What needs to be done
Return the rows below word for word, everything from the line containing "silver metallic tap at center is spatially" down to the end of the rows.

Entries on spatial positioning:
──────────────────────────────

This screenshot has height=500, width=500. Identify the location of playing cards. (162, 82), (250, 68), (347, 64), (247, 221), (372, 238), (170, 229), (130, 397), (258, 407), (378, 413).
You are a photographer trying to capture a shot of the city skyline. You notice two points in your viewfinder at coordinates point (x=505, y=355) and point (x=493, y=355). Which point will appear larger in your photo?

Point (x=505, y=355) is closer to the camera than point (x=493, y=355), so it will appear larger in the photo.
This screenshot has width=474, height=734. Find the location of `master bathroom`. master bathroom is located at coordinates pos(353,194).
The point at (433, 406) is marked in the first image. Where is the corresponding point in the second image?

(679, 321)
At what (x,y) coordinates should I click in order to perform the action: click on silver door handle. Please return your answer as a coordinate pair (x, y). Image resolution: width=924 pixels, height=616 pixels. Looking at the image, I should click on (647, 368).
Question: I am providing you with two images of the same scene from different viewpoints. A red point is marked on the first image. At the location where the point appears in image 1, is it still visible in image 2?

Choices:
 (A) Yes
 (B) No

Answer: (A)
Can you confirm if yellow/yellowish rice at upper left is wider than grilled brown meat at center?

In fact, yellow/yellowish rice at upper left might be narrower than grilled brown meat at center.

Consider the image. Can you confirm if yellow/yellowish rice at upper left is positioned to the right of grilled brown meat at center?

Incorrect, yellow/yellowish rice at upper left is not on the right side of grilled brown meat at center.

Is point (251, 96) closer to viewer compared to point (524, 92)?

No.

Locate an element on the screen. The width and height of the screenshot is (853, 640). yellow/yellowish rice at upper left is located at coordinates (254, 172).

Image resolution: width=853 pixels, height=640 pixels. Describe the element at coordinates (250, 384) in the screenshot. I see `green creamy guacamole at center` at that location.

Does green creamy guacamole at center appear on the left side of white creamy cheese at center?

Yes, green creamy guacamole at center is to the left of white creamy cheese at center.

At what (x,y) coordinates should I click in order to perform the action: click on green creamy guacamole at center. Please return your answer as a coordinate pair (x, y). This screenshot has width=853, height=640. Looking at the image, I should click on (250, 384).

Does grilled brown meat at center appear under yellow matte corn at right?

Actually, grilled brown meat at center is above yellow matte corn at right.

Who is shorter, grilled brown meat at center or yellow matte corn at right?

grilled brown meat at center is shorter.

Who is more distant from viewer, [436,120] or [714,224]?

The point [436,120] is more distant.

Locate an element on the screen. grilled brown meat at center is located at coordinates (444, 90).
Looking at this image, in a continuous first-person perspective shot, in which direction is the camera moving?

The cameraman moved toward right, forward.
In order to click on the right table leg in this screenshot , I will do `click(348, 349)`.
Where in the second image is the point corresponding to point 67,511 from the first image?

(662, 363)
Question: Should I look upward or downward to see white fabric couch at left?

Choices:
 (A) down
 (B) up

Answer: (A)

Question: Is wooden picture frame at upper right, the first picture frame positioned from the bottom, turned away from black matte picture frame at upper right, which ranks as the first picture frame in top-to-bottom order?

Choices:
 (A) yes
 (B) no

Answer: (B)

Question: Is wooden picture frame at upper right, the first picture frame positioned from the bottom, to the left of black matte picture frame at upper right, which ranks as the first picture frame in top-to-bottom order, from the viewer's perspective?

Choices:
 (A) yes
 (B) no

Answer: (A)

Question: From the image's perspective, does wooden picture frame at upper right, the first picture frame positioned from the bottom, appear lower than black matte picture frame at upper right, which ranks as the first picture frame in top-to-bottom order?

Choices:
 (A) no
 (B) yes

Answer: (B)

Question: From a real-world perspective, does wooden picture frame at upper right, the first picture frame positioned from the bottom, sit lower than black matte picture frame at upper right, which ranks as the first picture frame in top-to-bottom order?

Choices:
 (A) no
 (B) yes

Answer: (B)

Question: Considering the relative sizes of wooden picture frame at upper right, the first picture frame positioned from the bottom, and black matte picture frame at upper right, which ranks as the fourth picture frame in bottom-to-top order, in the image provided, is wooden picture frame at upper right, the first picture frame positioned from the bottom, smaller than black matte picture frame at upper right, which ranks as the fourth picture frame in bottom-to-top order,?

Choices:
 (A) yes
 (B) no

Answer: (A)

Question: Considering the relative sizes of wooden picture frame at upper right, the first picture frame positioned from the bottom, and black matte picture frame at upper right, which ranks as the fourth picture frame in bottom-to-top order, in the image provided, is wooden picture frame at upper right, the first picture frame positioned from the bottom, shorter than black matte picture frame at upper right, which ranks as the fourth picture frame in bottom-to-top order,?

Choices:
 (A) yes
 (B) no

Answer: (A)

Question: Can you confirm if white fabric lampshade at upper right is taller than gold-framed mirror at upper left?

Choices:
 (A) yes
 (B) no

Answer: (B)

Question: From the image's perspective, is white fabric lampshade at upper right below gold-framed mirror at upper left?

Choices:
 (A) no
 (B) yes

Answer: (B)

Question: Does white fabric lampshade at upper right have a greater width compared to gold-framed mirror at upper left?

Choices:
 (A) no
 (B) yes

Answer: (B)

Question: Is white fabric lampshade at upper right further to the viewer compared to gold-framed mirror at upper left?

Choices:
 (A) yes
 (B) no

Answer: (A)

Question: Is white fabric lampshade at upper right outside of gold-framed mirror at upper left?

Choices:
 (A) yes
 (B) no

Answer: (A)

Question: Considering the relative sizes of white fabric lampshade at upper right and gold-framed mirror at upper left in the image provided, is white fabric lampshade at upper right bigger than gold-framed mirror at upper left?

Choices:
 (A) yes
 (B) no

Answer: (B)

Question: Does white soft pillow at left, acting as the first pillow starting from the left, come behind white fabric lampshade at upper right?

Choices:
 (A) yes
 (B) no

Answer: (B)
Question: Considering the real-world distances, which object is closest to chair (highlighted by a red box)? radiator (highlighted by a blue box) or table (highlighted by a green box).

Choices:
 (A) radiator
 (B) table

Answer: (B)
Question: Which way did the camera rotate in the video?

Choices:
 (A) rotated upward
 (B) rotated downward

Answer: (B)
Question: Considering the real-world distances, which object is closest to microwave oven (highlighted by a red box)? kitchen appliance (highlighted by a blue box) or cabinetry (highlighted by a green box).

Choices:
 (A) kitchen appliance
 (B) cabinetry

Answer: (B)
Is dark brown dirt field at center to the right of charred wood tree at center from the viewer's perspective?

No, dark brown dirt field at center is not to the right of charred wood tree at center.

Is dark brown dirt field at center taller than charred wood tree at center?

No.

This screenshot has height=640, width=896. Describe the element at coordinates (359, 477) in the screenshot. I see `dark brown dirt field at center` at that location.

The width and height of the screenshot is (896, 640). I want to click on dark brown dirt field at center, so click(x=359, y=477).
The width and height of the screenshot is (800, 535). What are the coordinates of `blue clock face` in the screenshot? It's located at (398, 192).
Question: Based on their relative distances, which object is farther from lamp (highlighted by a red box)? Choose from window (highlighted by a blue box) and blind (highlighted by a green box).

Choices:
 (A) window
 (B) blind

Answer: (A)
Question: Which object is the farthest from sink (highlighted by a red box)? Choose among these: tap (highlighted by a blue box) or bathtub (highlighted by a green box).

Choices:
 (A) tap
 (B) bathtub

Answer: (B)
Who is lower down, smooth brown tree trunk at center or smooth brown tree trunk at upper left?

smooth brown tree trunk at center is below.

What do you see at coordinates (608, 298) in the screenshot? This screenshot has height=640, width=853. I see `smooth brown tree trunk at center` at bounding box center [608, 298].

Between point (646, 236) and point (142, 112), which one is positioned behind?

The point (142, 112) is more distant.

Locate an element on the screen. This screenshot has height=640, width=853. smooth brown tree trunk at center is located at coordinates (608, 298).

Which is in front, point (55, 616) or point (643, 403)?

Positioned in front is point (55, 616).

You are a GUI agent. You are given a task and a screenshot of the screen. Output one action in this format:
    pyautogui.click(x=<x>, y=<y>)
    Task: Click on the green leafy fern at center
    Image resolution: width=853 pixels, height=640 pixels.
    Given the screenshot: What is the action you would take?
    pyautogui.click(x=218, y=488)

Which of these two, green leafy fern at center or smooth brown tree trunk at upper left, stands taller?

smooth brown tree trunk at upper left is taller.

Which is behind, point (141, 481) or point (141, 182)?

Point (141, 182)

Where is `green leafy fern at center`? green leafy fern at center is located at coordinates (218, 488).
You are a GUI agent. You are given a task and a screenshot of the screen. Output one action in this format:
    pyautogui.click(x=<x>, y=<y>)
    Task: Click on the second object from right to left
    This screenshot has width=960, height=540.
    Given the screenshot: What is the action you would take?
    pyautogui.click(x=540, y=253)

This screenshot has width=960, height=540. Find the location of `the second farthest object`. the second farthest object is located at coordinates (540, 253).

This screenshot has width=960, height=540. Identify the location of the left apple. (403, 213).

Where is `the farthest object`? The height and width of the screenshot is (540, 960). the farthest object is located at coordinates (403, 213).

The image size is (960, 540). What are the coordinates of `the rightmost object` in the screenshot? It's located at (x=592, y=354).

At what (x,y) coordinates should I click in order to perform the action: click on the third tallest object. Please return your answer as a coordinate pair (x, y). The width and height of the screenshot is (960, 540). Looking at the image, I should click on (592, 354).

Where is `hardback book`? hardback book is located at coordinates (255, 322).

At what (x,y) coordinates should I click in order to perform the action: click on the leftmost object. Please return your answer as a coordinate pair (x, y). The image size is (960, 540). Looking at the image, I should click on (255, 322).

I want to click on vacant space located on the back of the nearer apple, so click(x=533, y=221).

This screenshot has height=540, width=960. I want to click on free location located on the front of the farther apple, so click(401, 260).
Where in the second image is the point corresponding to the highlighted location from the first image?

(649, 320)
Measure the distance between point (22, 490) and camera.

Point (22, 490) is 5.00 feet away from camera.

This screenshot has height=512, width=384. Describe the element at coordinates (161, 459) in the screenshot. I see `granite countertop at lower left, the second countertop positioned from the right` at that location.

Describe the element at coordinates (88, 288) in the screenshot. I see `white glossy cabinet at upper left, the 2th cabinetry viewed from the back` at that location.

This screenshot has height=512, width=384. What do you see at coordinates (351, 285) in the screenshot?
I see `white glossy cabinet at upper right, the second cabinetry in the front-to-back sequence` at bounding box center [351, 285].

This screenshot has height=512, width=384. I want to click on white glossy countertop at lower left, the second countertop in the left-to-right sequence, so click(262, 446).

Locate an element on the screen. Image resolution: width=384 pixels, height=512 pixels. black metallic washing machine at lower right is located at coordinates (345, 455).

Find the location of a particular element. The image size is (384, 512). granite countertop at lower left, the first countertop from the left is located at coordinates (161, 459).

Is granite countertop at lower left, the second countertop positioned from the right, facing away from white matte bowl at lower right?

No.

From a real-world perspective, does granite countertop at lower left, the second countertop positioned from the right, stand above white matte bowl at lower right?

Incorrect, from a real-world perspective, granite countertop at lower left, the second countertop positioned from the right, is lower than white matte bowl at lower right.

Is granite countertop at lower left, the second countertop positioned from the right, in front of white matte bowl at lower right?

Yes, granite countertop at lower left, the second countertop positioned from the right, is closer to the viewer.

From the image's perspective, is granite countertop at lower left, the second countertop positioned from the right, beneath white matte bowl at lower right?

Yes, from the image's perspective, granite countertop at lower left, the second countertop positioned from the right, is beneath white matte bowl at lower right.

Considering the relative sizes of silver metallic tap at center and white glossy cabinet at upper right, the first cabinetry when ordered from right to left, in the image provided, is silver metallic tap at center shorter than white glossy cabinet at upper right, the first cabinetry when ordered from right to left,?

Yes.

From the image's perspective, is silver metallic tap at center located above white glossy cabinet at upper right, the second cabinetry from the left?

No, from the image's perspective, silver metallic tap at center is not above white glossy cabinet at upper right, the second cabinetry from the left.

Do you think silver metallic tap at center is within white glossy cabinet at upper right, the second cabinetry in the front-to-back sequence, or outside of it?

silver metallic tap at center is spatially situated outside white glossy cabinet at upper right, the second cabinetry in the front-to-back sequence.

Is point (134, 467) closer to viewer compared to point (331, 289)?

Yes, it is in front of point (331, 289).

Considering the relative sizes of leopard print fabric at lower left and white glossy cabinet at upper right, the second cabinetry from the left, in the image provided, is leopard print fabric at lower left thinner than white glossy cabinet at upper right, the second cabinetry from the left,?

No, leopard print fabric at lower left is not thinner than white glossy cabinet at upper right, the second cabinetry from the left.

──────────────────────────────

Result of this task
silver metallic tap at center is spatially situated outside white glossy cabinet at upper right, the second cabinetry in the front-to-back sequence.

Is point (134, 467) closer to viewer compared to point (331, 289)?

Yes, it is in front of point (331, 289).

Considering the relative sizes of leopard print fabric at lower left and white glossy cabinet at upper right, the second cabinetry from the left, in the image provided, is leopard print fabric at lower left thinner than white glossy cabinet at upper right, the second cabinetry from the left,?

No, leopard print fabric at lower left is not thinner than white glossy cabinet at upper right, the second cabinetry from the left.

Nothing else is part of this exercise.